THE DATA:
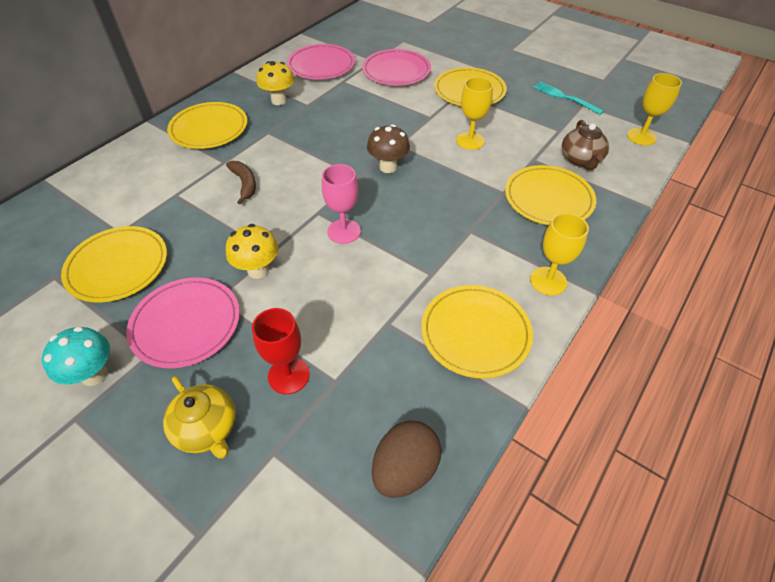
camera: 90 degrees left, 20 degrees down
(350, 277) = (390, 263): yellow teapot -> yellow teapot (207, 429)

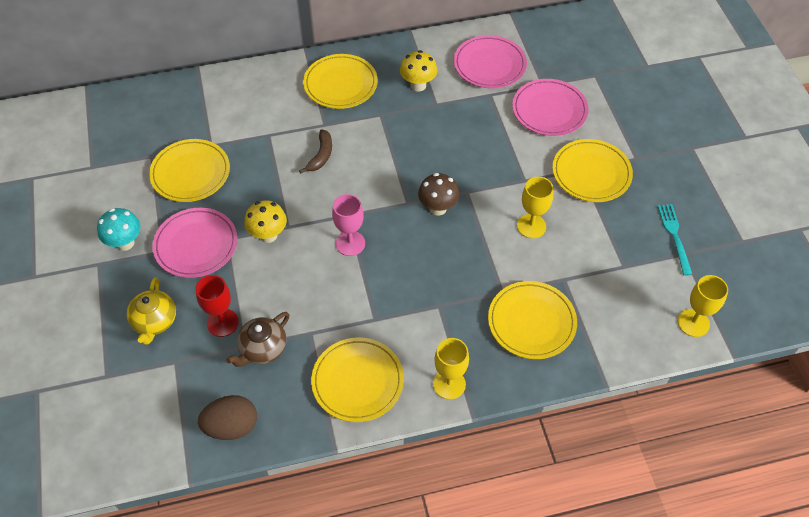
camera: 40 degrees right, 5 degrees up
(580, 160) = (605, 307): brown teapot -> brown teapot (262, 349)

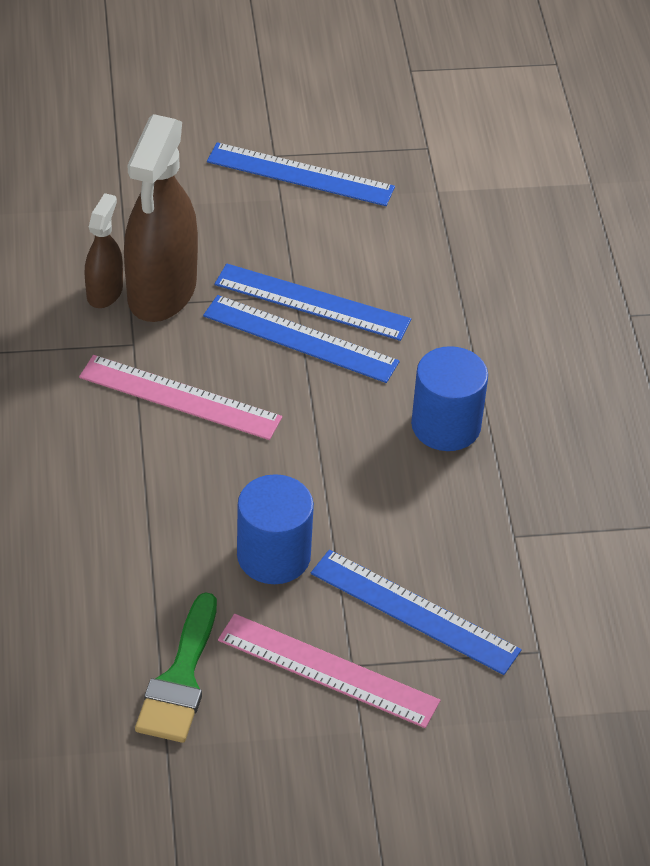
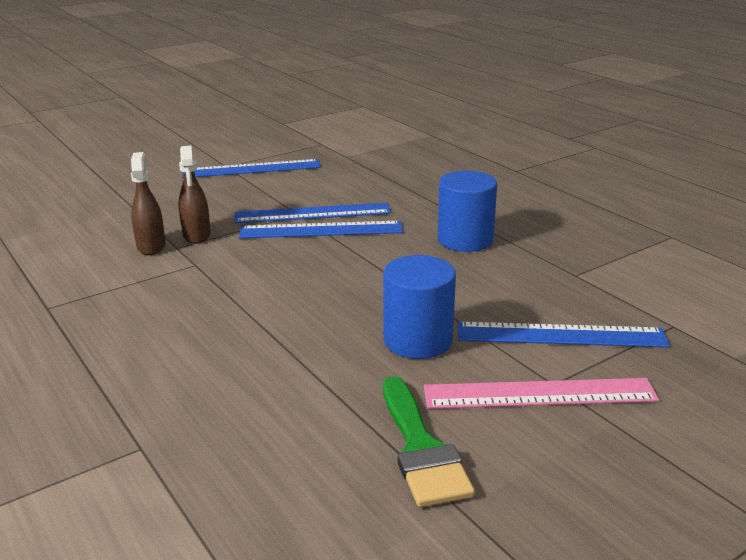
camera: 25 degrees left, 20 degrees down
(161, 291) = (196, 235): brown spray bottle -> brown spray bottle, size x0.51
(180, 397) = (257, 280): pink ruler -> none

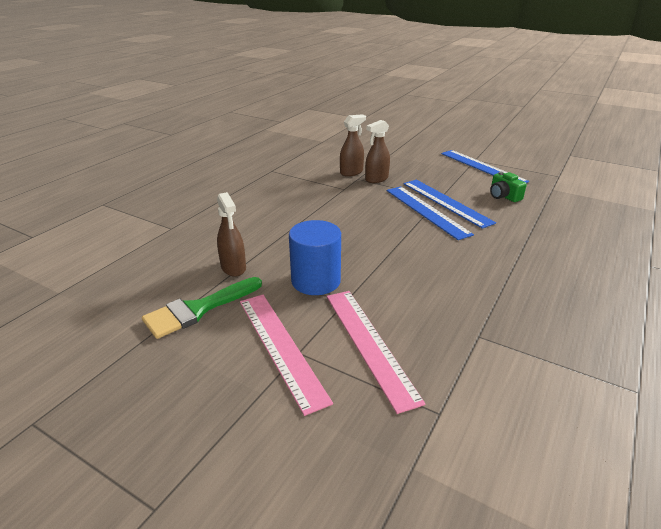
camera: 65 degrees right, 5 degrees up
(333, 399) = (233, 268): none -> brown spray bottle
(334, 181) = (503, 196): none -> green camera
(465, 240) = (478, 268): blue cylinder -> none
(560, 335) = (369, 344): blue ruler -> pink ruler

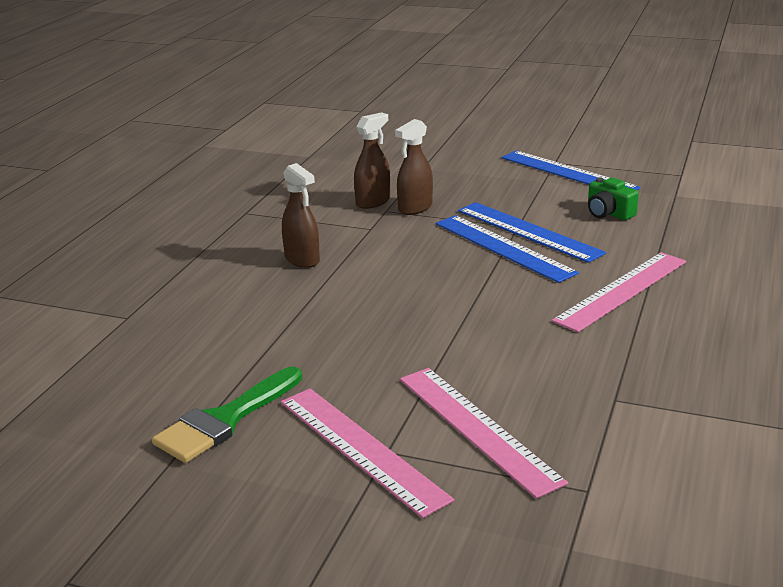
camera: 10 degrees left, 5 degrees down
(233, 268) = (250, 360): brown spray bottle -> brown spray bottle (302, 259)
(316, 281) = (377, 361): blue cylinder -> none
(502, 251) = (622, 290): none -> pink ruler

EXERCISE REQUIREMENTS:
Your reply should consist of the data, transcribed exactly, and should hold no pictures.

SOLUTION:
camera: 90 degrees left, 20 degrees down
(350, 277) = (390, 263): yellow teapot -> yellow teapot (207, 429)

camera: 40 degrees right, 5 degrees up
(580, 160) = (605, 307): brown teapot -> brown teapot (262, 349)

camera: 25 degrees left, 20 degrees down
(161, 291) = (196, 235): brown spray bottle -> brown spray bottle, size x0.51
(180, 397) = (257, 280): pink ruler -> none

camera: 65 degrees right, 5 degrees up
(333, 399) = (233, 268): none -> brown spray bottle
(334, 181) = (503, 196): none -> green camera
(465, 240) = (478, 268): blue cylinder -> none
(560, 335) = (369, 344): blue ruler -> pink ruler

camera: 10 degrees left, 5 degrees down
(233, 268) = (250, 360): brown spray bottle -> brown spray bottle (302, 259)
(316, 281) = (377, 361): blue cylinder -> none
(502, 251) = (622, 290): none -> pink ruler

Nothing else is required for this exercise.